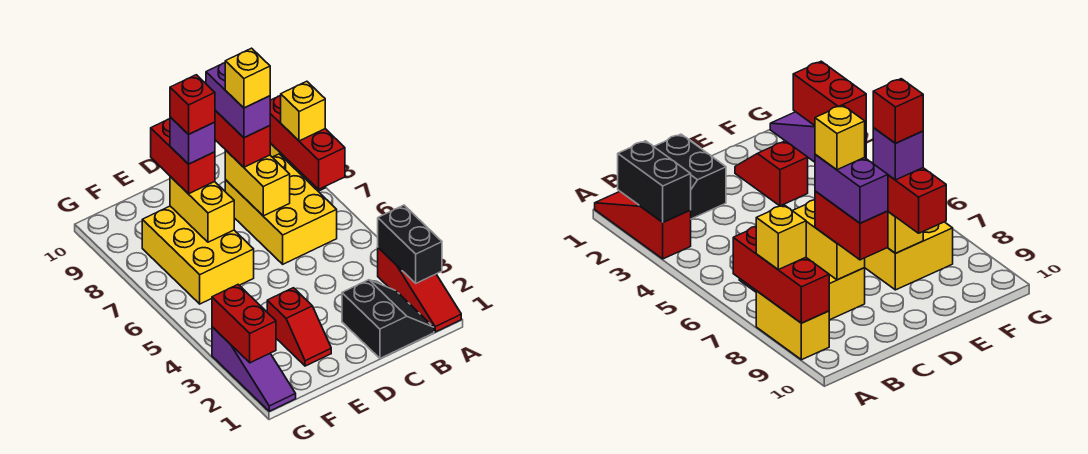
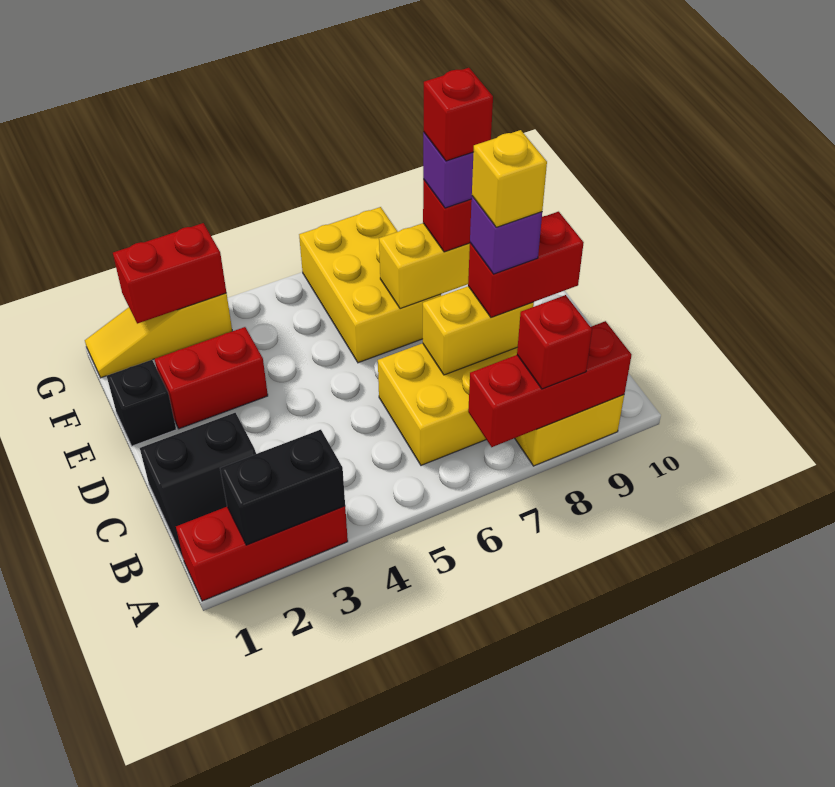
red slope A1:A3 level 1 top 3 -> red brick A1:A3 level 1
yellow brick A8 level 3 -> red brick A8 level 3
purple brick C8:C9 level 4 -> purple brick C8 level 4
none -> black brick E1 level 1
red slope E2:E3 level 1 top 3 -> red brick E2:E3 level 1
yellow brick E6:F8 level 1 -> yellow brick E6:G7 level 1
purple slope G1:G3 level 1 top 3 -> yellow slope G1:G3 level 1 top 3

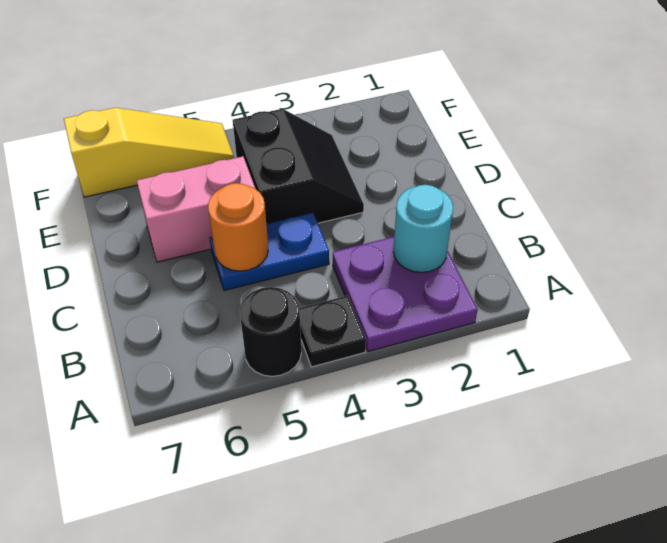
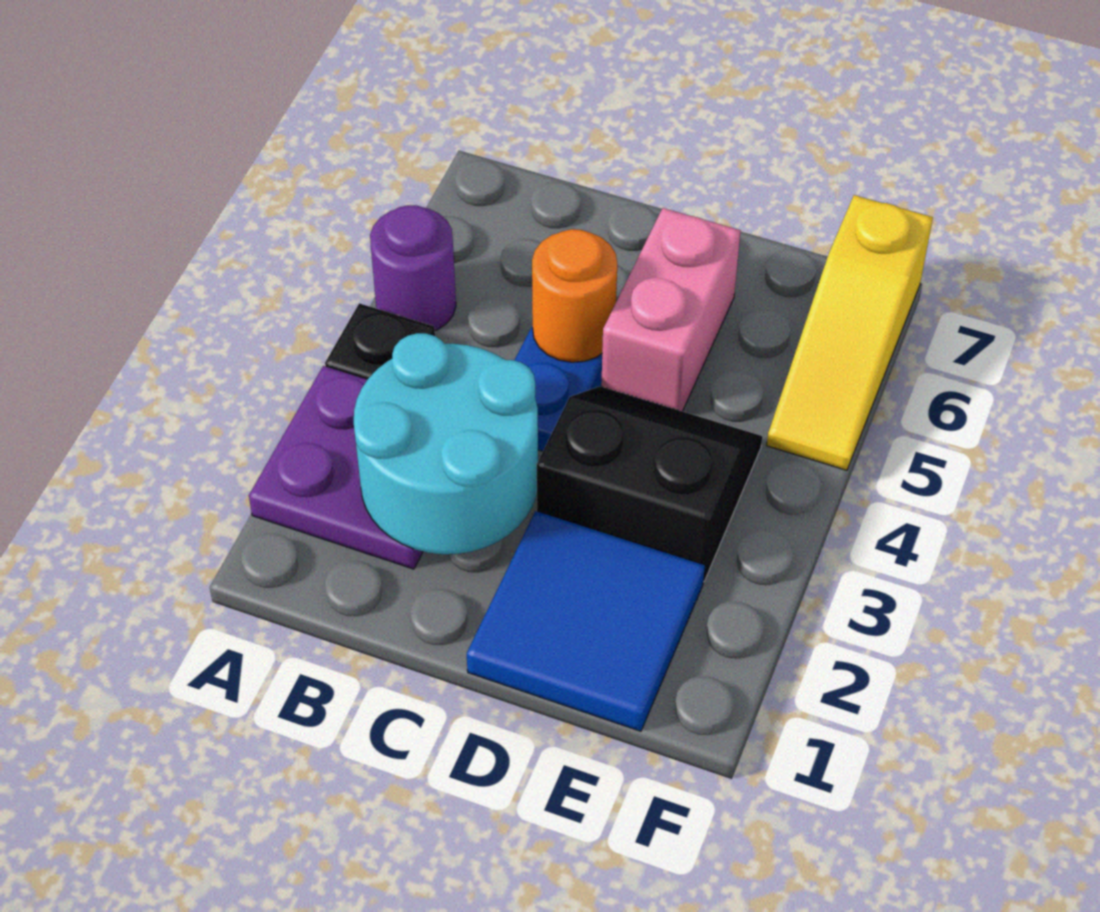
black round brick A5 level 1 -> purple round brick A5 level 1
cyan round brick B2 level 2 -> cyan round brick B2:C3 level 2
none -> blue tile D1:E2 level 1
black slope D3:E4 level 1 top 4 -> black slope D3:E4 level 1 top 3

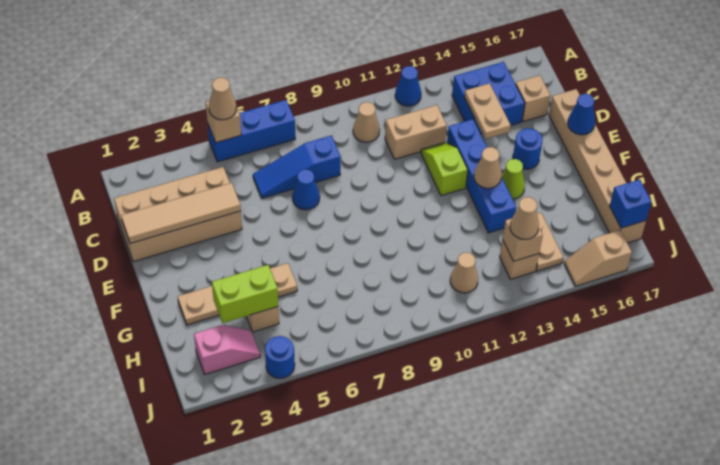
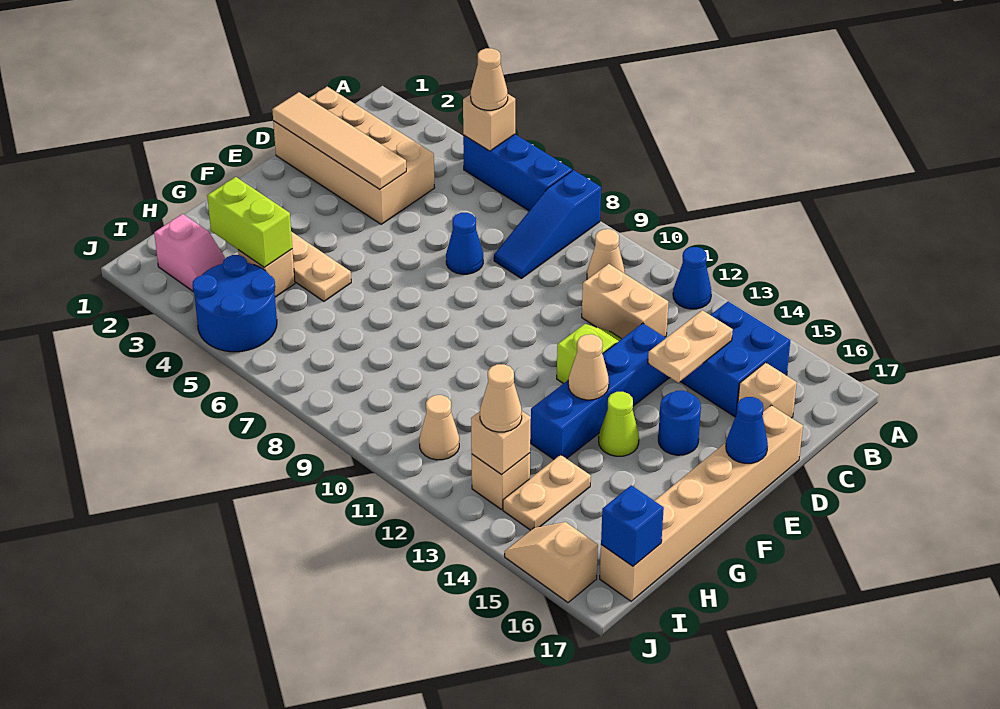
blue slope C6:C8 level 1 top 8 -> blue slope A8:C8 level 1 top A
blue round brick J4 level 1 -> blue round brick I4:J5 level 1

■ **Required action**
Please write out exactly the lines starting at the one that contains "purple slope G1:G3" and ending with the final line of the entries, both ends included. Do not write out any pictures.

■ **Answer box**
purple slope G1:G3 level 1 top 3 -> yellow slope G1:G3 level 1 top 3

black round brick A5 level 1 -> purple round brick A5 level 1
cyan round brick B2 level 2 -> cyan round brick B2:C3 level 2
none -> blue tile D1:E2 level 1
black slope D3:E4 level 1 top 4 -> black slope D3:E4 level 1 top 3

blue slope C6:C8 level 1 top 8 -> blue slope A8:C8 level 1 top A
blue round brick J4 level 1 -> blue round brick I4:J5 level 1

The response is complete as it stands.